INPUT RECORDS.
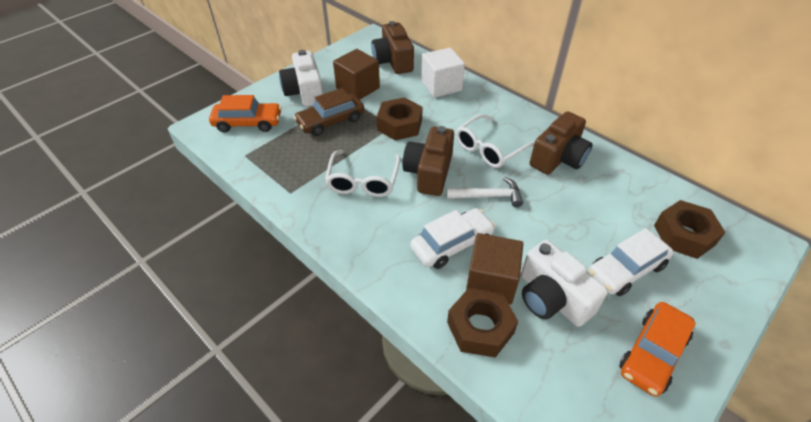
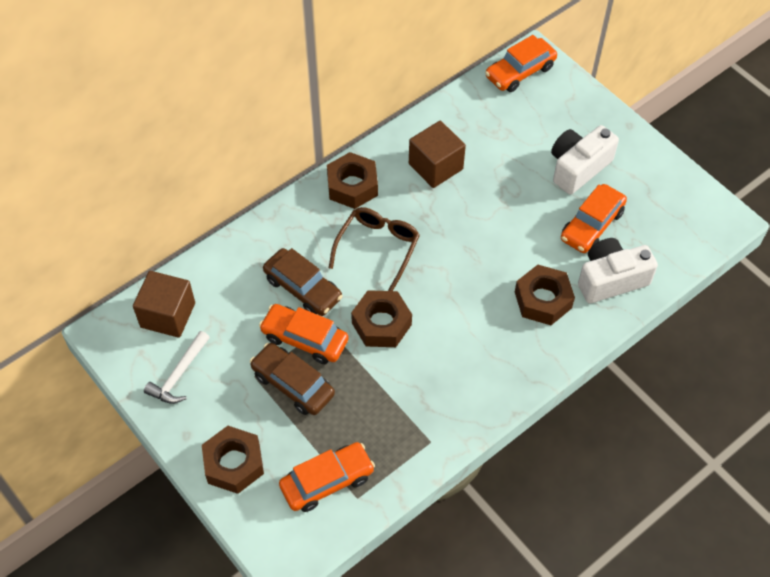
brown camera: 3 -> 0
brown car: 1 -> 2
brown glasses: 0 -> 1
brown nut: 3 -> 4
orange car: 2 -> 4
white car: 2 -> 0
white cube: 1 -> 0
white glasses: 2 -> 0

DIRECTIONS FOR THIS TASK.
Across the listing above, count every line containing the string "brown" and give the result with no comment.

RESPONSE TO THE EXERCISE.
4